§ **DIRECTIONS**
Exactly as they stand, the data below are to be printed again.

§ **INFORMATION PROVIDED**
------------------------------------------------------------

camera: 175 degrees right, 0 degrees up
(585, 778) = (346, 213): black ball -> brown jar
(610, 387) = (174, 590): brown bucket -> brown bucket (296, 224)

------------------------------------------------------------

§ **YOUR SOLUTION**
camera: 175 degrees right, 0 degrees up
(585, 778) = (346, 213): black ball -> brown jar
(610, 387) = (174, 590): brown bucket -> brown bucket (296, 224)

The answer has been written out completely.